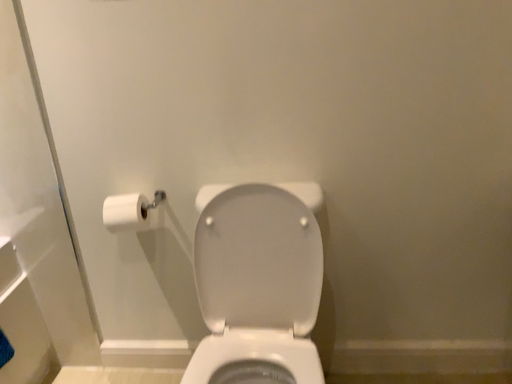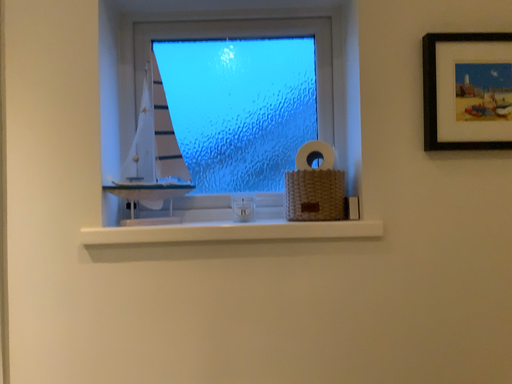
Question: How did the camera likely rotate when shooting the video?

Choices:
 (A) rotated downward
 (B) rotated upward

Answer: (B)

__________________________________________________

Tâche à réaliser =
Pouvez-vous recopier toutes les entrées en substituant « clip » à « video », sans rien modifier d'autre et en omettant les images ?

Résultat obtenu =
Question: How did the camera likely rotate when shooting the clip?

Choices:
 (A) rotated downward
 (B) rotated upward

Answer: (B)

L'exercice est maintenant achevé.